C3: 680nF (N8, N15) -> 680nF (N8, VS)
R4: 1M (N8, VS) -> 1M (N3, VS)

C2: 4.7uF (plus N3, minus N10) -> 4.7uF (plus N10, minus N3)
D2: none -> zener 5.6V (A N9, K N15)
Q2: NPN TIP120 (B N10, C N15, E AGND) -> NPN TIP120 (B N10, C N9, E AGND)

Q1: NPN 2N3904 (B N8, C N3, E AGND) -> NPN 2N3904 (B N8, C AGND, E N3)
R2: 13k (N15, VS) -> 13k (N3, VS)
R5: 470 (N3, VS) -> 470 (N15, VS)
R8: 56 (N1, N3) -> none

#####

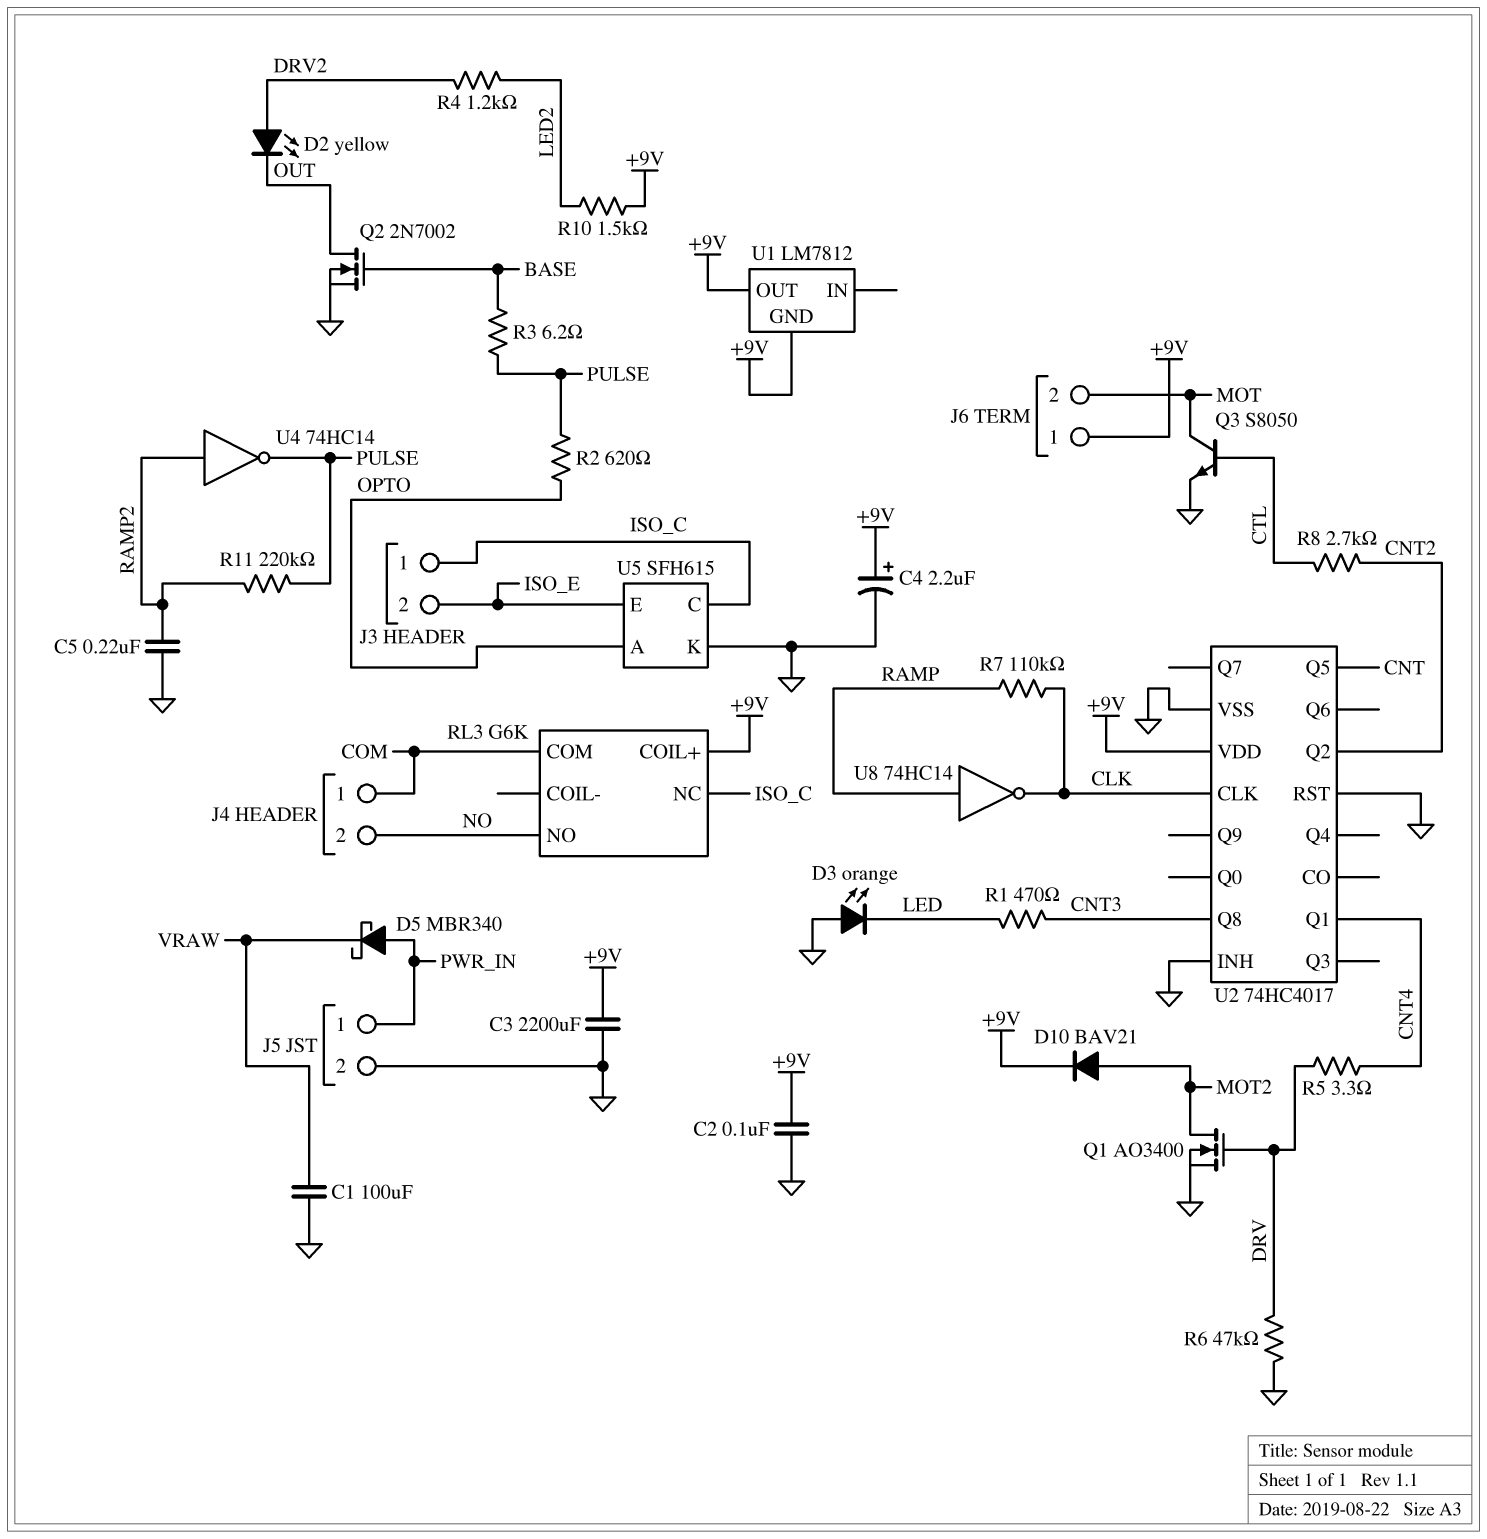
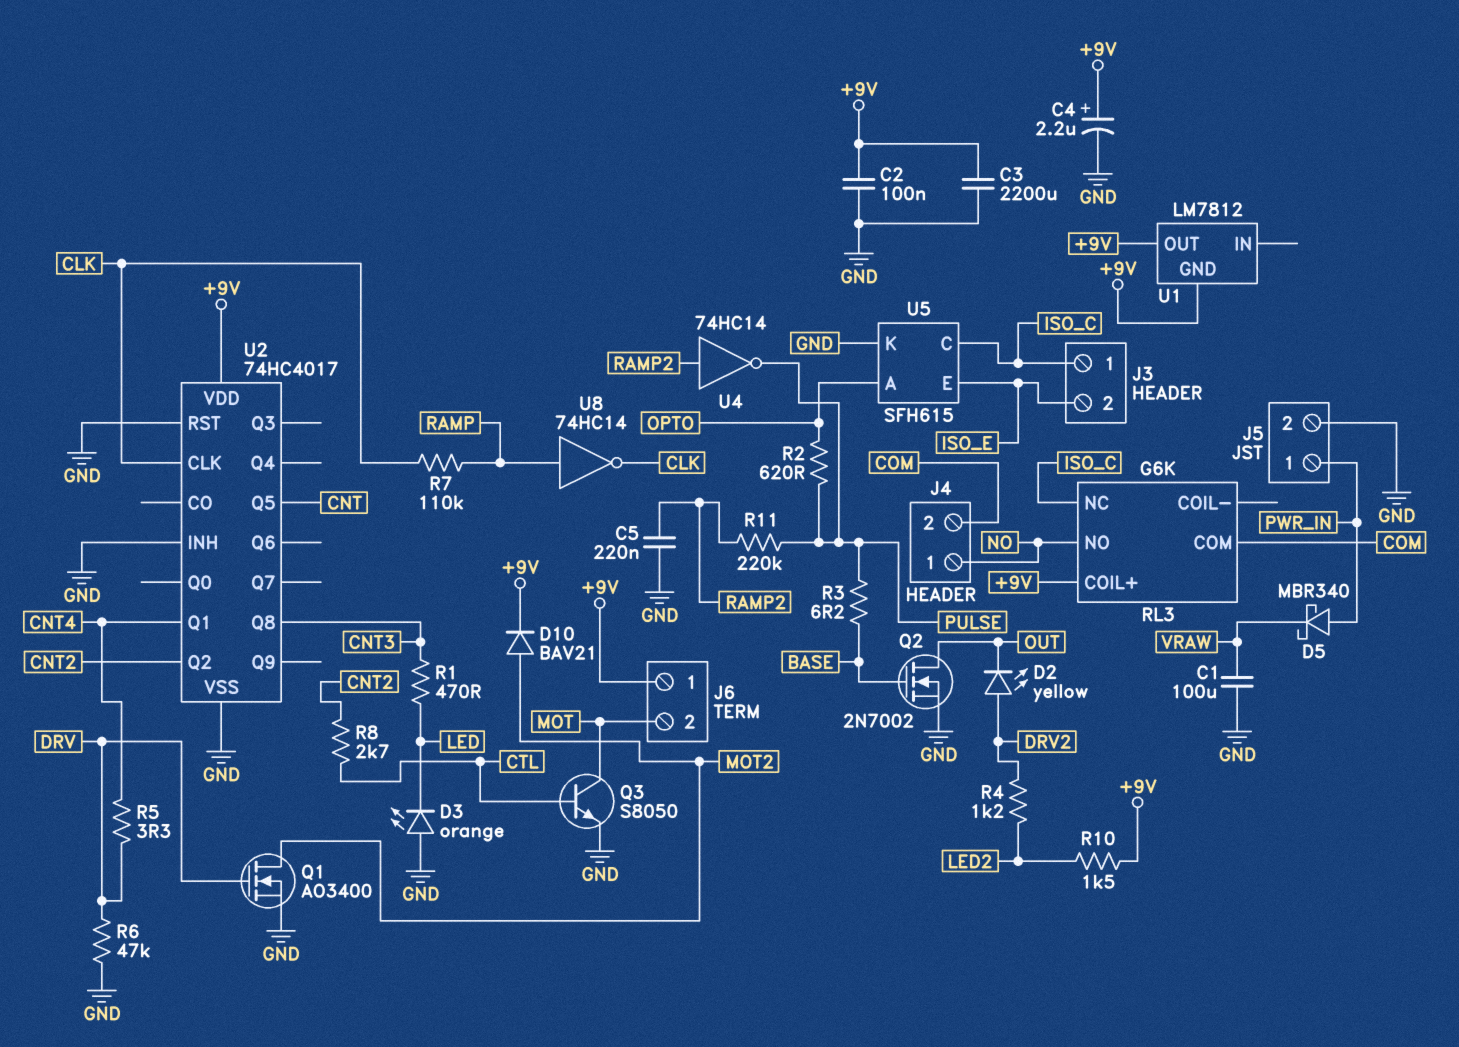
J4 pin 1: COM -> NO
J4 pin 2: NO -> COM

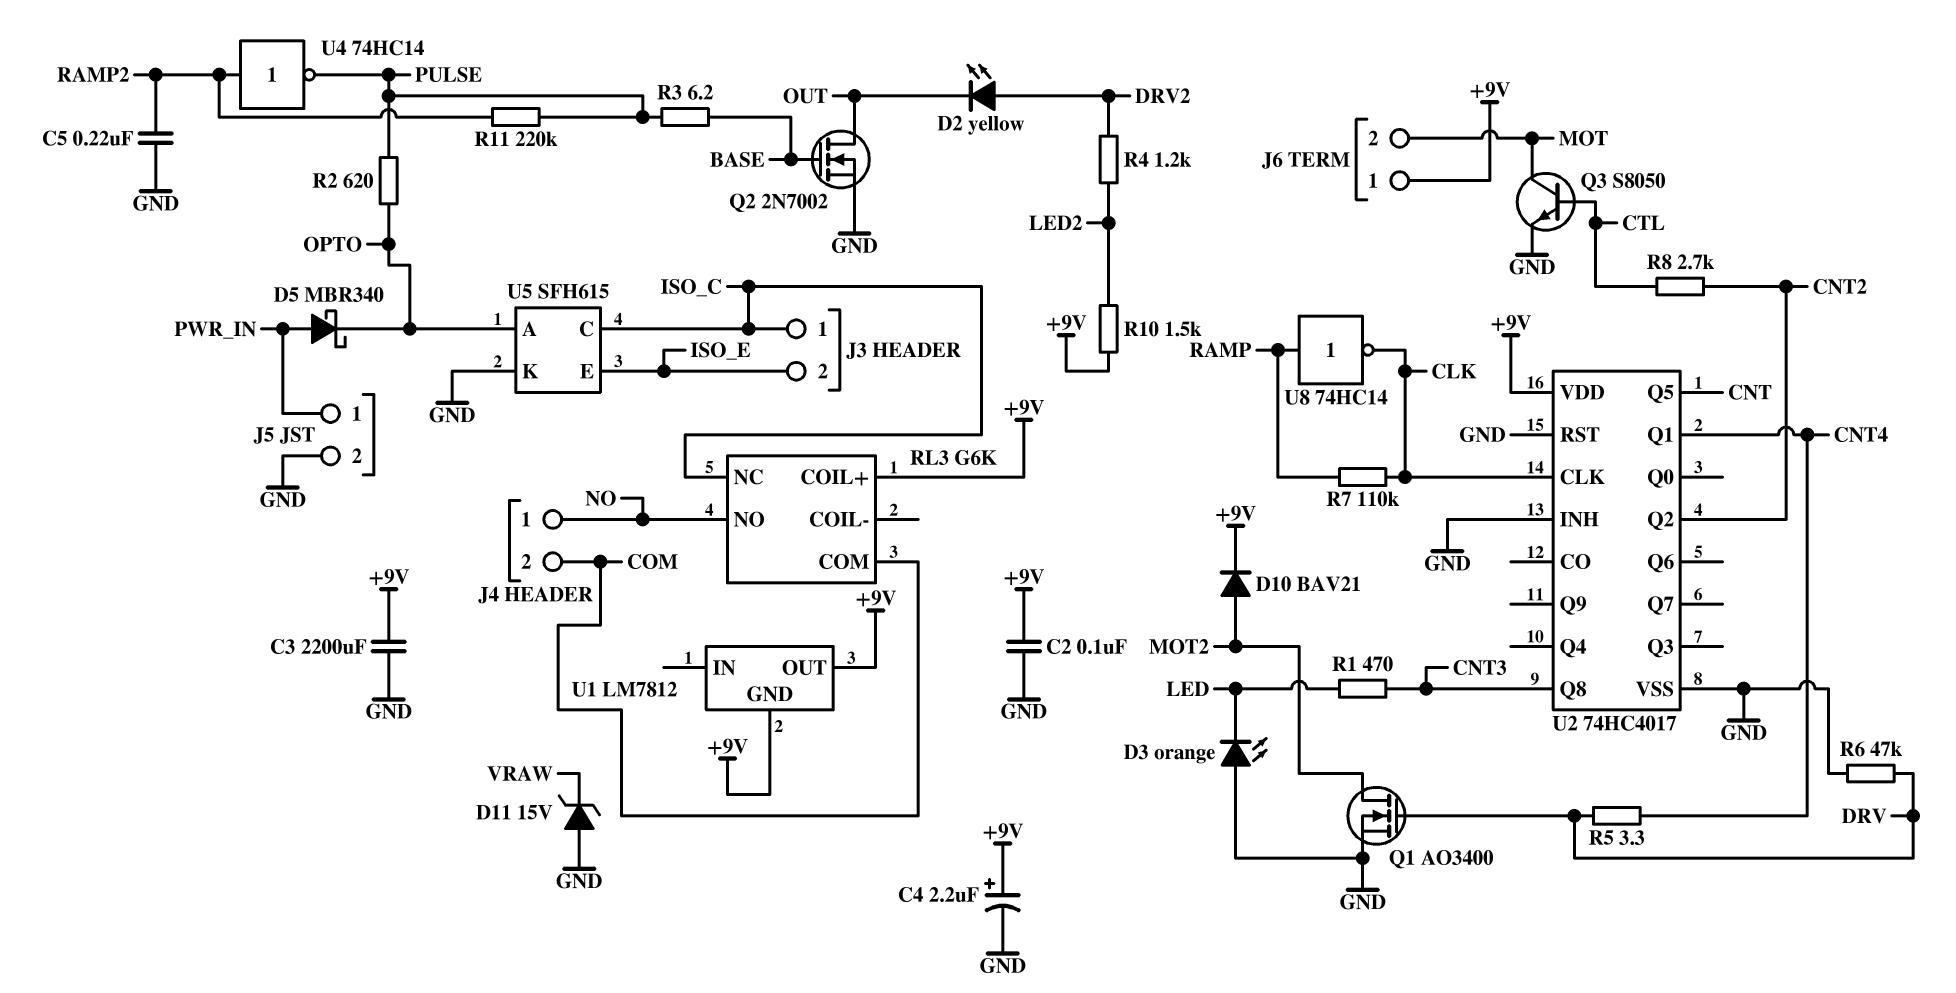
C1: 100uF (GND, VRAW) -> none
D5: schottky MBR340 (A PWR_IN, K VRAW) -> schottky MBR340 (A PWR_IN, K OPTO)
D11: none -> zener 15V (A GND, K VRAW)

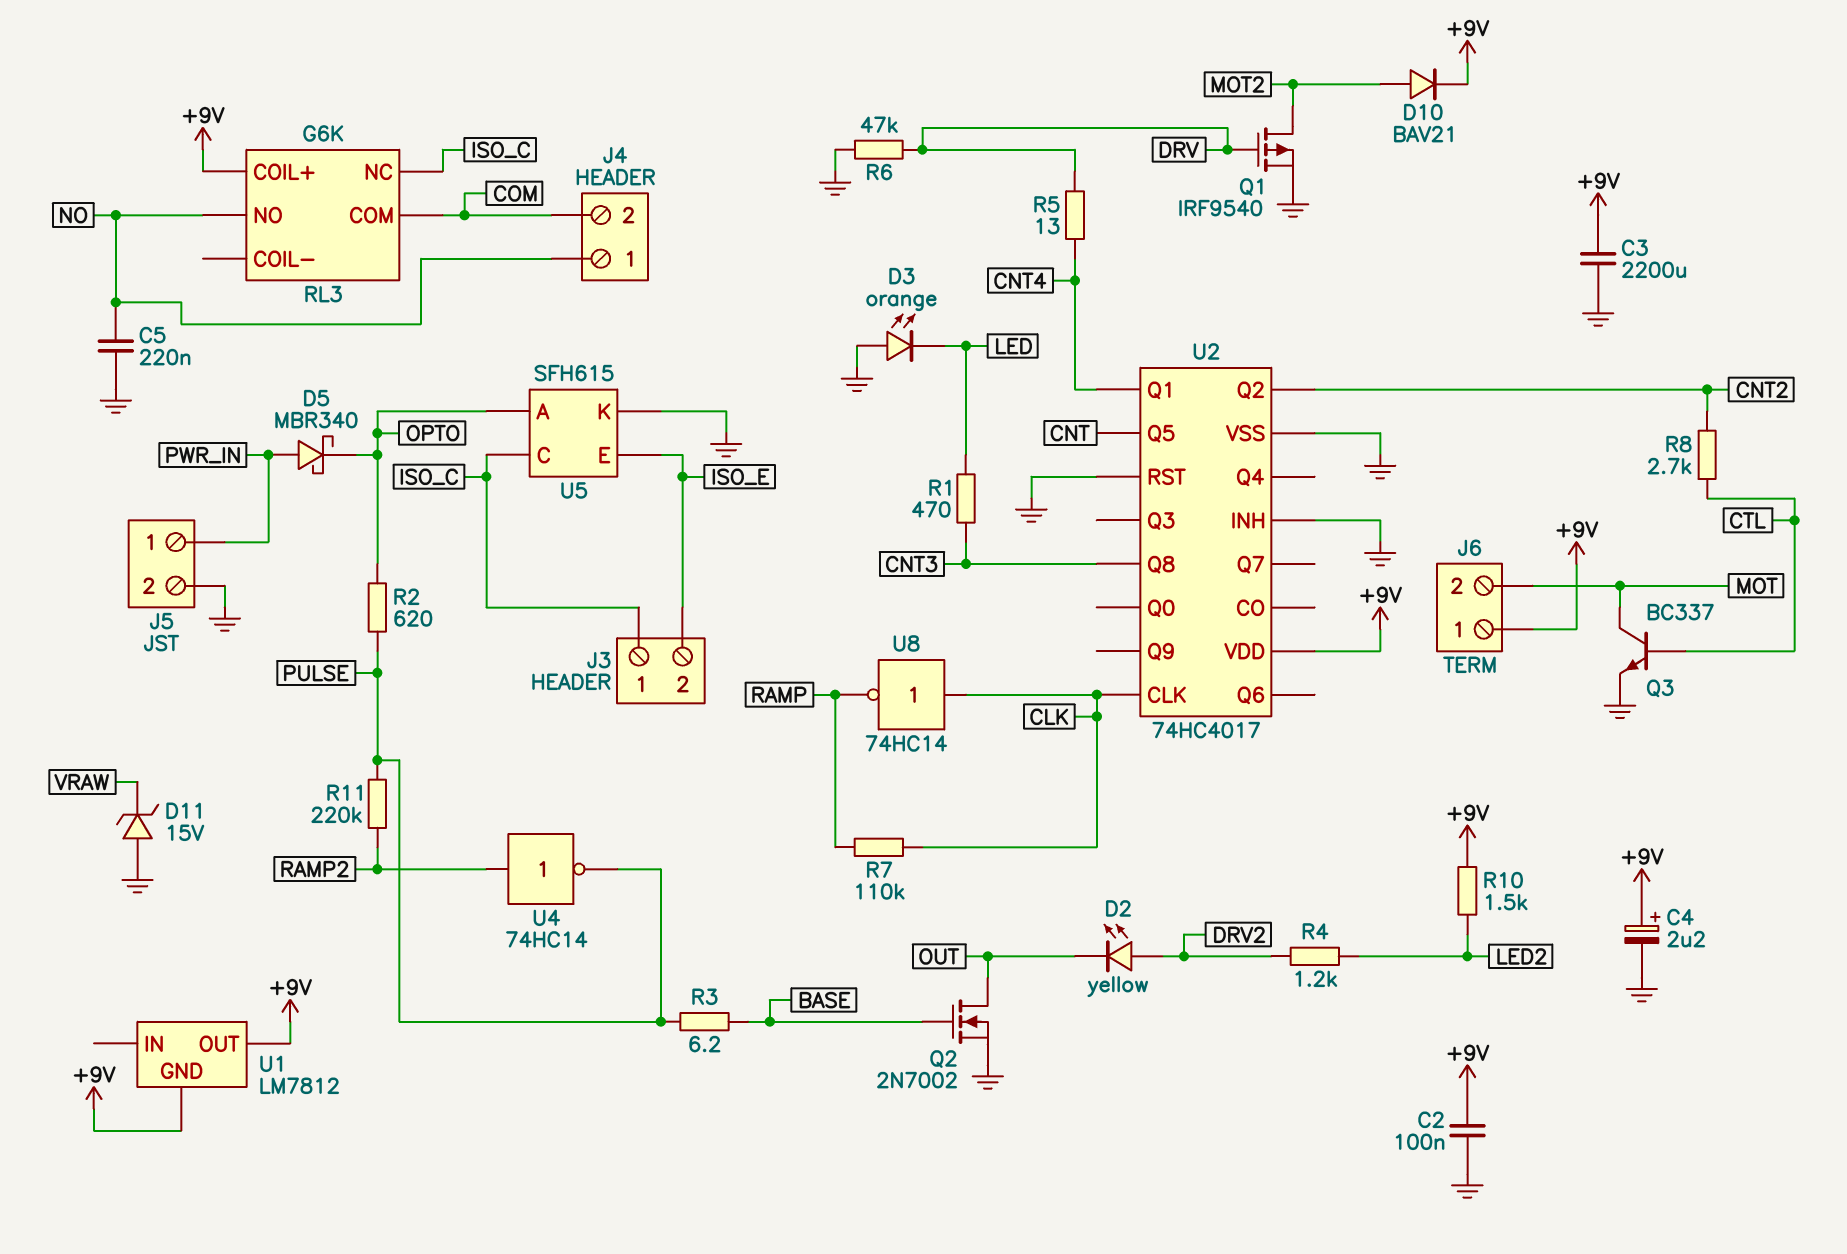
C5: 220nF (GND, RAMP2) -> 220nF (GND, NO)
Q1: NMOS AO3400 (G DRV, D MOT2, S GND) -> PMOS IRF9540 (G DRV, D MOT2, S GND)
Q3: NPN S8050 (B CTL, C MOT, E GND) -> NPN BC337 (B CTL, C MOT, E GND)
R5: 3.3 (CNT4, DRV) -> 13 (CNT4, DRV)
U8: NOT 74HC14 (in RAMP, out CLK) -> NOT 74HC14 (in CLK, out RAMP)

#####

Directions. Copy out the lines above that hold the string "AGND".

Your response.
Q2: NPN TIP120 (B N10, C N15, E AGND) -> NPN TIP120 (B N10, C N9, E AGND)
Q1: NPN 2N3904 (B N8, C N3, E AGND) -> NPN 2N3904 (B N8, C AGND, E N3)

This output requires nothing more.